INSTRUCTIONS TO FOLLOW. In the records below, find the line containing "R3: 330k (AMP, VSS) -> 330k (AMP, FB)" and print it and every line after it exactly, through the end. Skip pictures.

DATASET RECORDS.
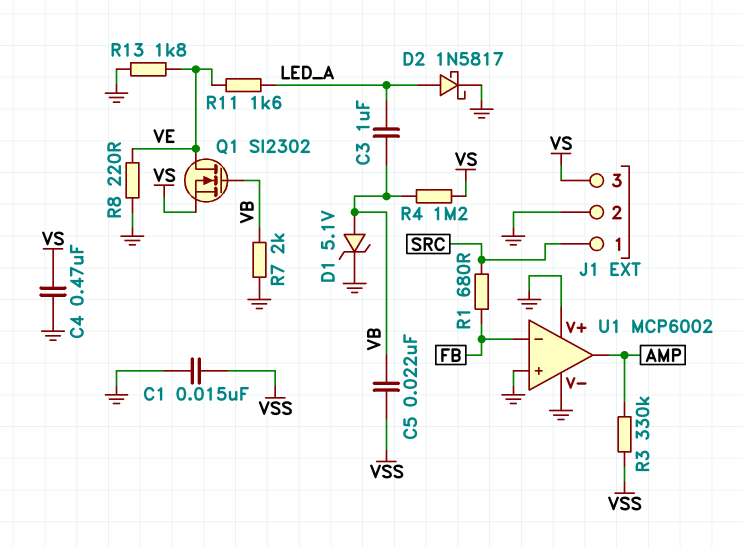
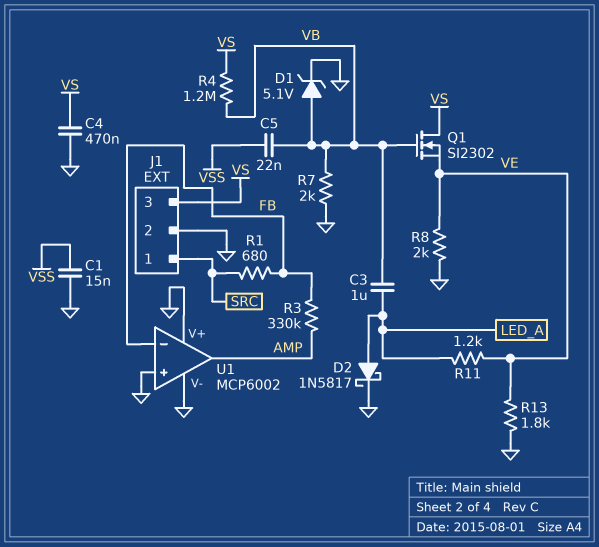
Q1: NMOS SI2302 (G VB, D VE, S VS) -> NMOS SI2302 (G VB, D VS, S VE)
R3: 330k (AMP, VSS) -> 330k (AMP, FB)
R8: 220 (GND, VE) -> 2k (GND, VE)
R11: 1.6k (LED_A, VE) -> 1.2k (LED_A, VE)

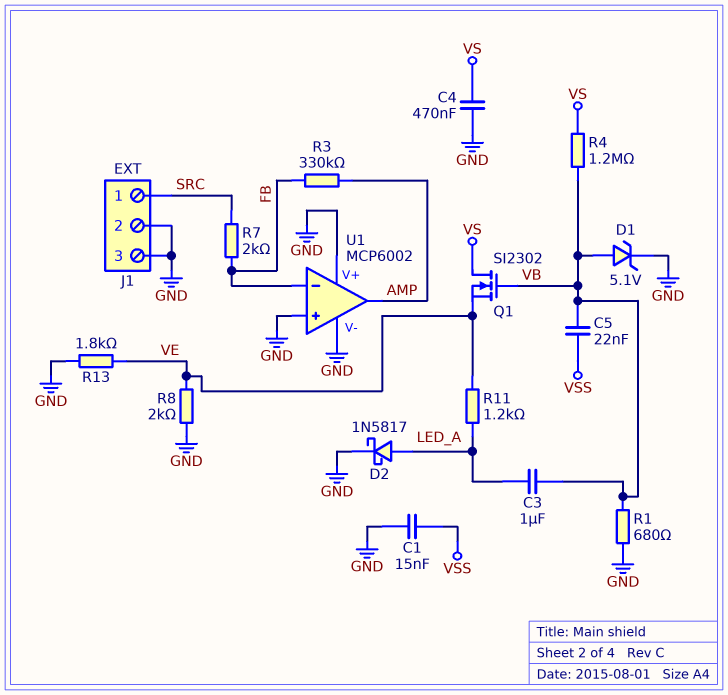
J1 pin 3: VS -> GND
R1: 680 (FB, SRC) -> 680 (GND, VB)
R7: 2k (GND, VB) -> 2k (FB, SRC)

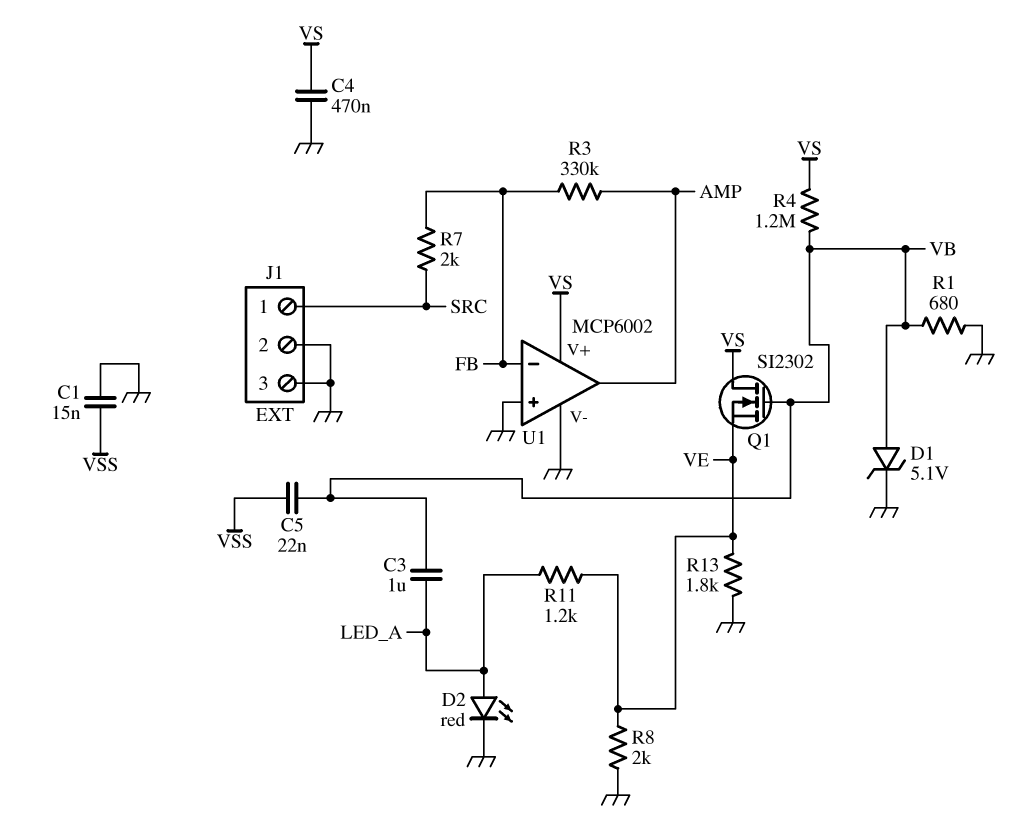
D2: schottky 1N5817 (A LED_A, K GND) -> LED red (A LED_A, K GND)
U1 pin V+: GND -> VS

ANSWER TO THIS TASK.
R3: 330k (AMP, VSS) -> 330k (AMP, FB)
R8: 220 (GND, VE) -> 2k (GND, VE)
R11: 1.6k (LED_A, VE) -> 1.2k (LED_A, VE)

J1 pin 3: VS -> GND
R1: 680 (FB, SRC) -> 680 (GND, VB)
R7: 2k (GND, VB) -> 2k (FB, SRC)

D2: schottky 1N5817 (A LED_A, K GND) -> LED red (A LED_A, K GND)
U1 pin V+: GND -> VS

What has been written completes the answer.